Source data
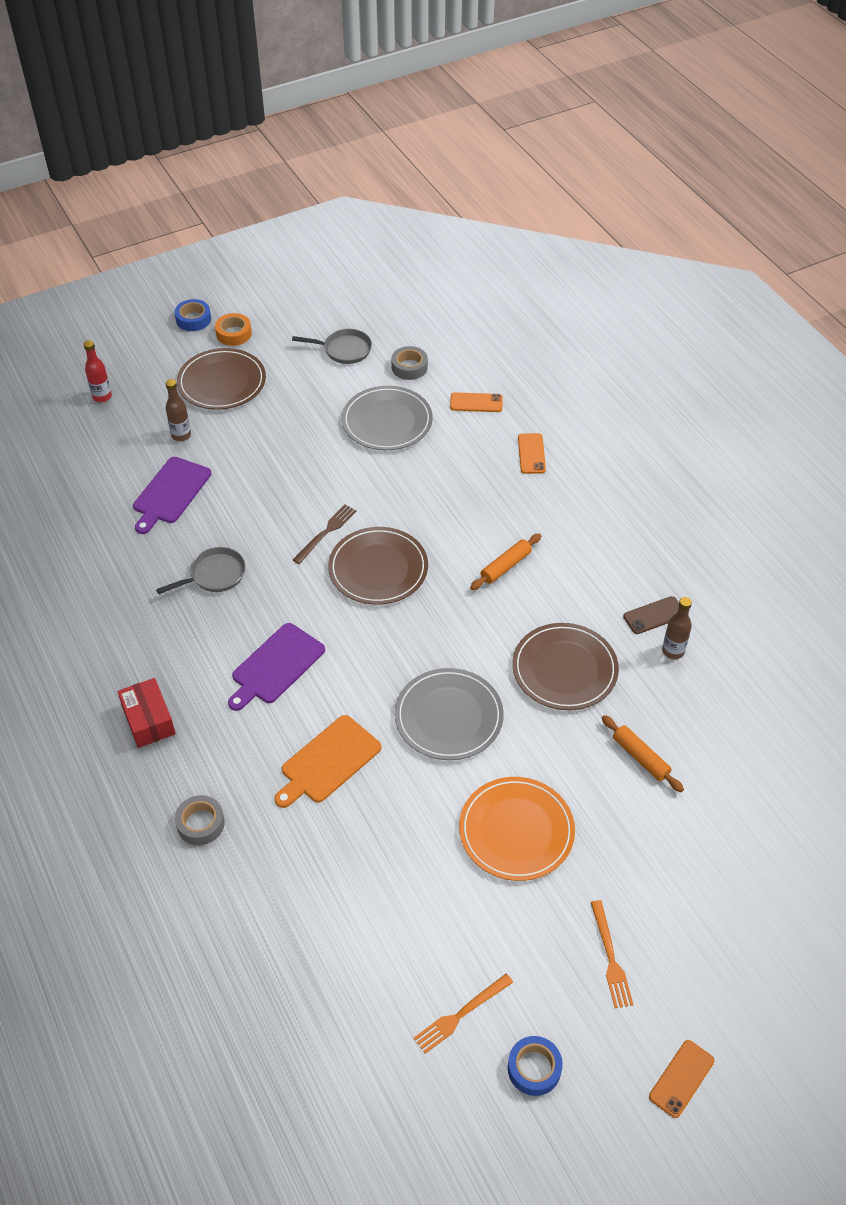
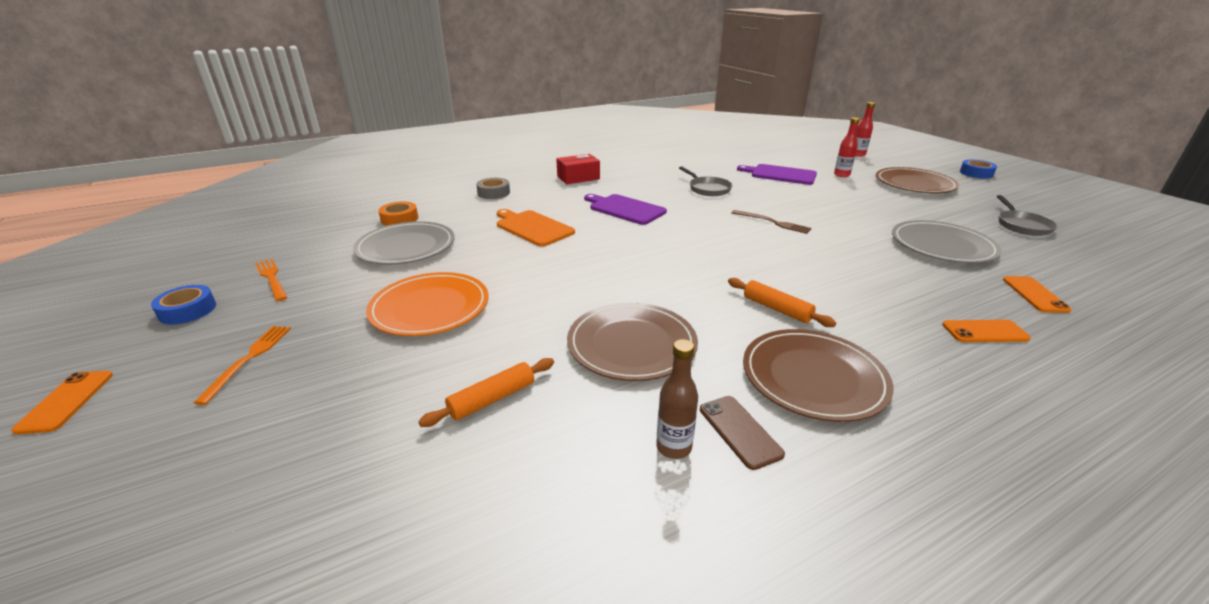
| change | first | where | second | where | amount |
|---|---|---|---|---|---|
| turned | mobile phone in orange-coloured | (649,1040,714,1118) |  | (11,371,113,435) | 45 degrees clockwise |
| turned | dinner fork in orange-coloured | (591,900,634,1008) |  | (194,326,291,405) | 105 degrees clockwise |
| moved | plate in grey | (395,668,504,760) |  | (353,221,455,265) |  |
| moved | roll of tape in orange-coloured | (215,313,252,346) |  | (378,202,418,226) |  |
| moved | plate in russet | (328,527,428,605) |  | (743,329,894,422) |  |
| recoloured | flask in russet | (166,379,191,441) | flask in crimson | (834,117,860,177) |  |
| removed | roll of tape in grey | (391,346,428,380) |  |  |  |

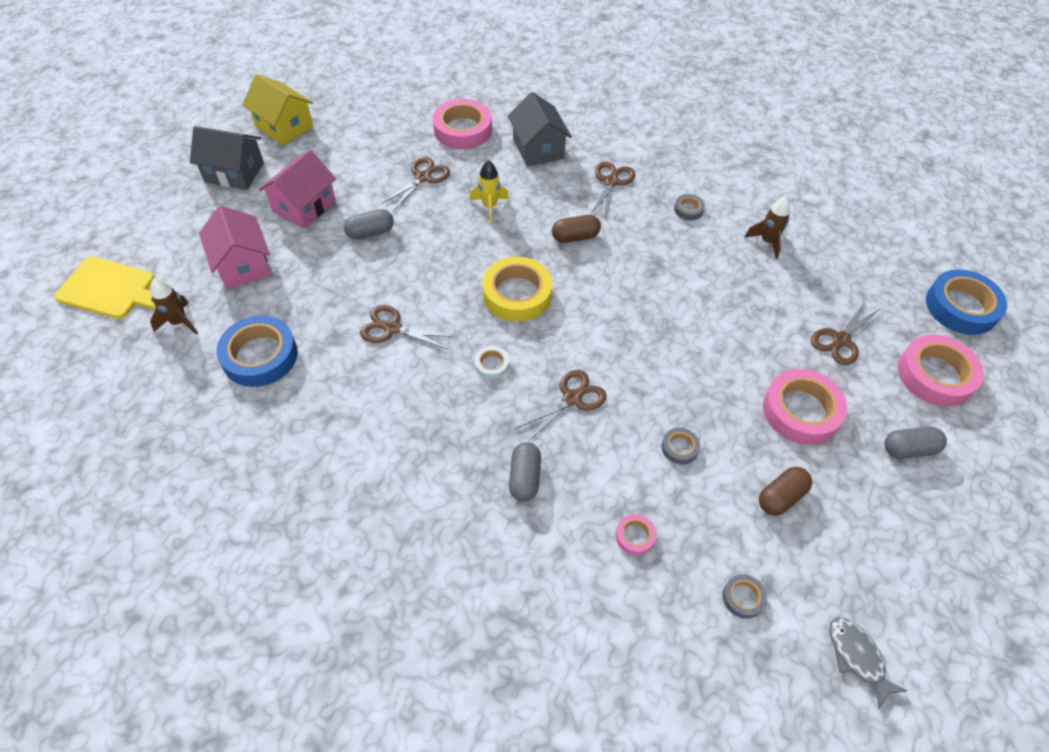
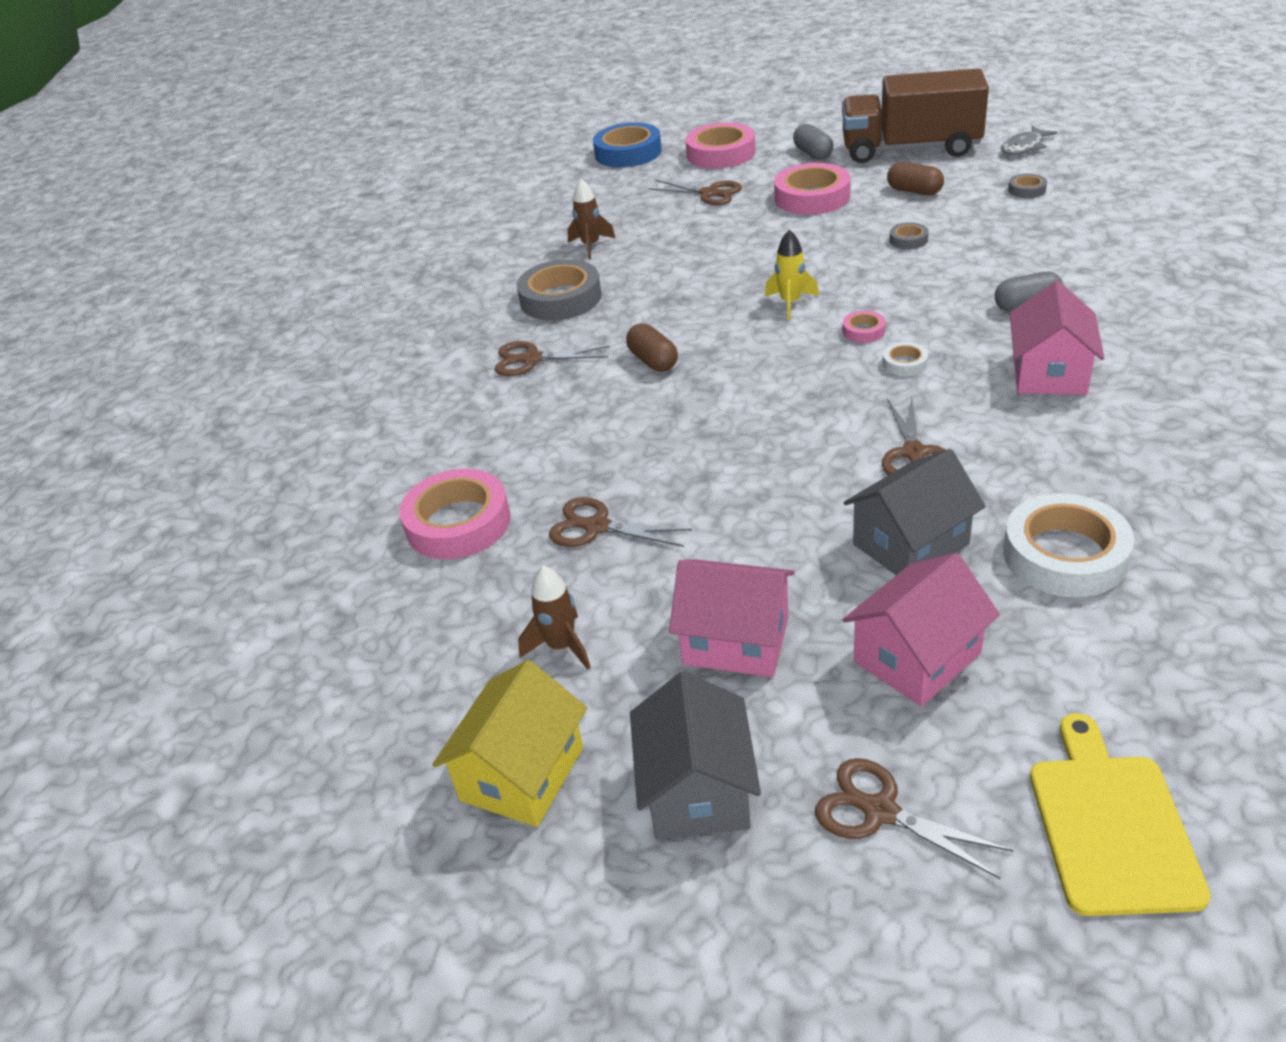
| change | first | where | second | where | amount |
|---|---|---|---|---|---|
| resized | roll of tape in grey | (674,194,705,220) |  | (516,259,602,321) | x2.15 |
| moved | rocket in russet | (150,278,198,335) |  | (518,565,591,670) |  |
| moved | rocket in yellow | (470,160,509,223) |  | (765,229,819,320) |  |
| moved | pair of scissors in russet | (515,370,607,442) |  | (815,758,1013,879) |  |
| added |  |  | toy truck in russet | (842,69,989,163) |  |
| moved | roll of tape in rosy | (616,514,657,555) |  | (843,311,886,343) |  |
| moved | toy house in grey | (508,92,572,167) |  | (843,449,986,575) |  |
| recoloured | roll of tape in royal blue | (216,316,298,387) | roll of tape in snow-white | (1003,493,1134,597) |  |
| added |  |  | toy house in rosy | (1010,281,1104,395) |  |
| removed | capsule in grey | (344,209,394,240) |  |  |  |
| removed | roll of tape in yellow | (482,257,553,322) |  |  |  |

## Work to complete:
For each line of the entries that contains the word "degrees", make a copy.

## Task response:
| turned | mobile phone in orange-coloured | (649,1040,714,1118) |  | (11,371,113,435) | 45 degrees clockwise |
| turned | dinner fork in orange-coloured | (591,900,634,1008) |  | (194,326,291,405) | 105 degrees clockwise |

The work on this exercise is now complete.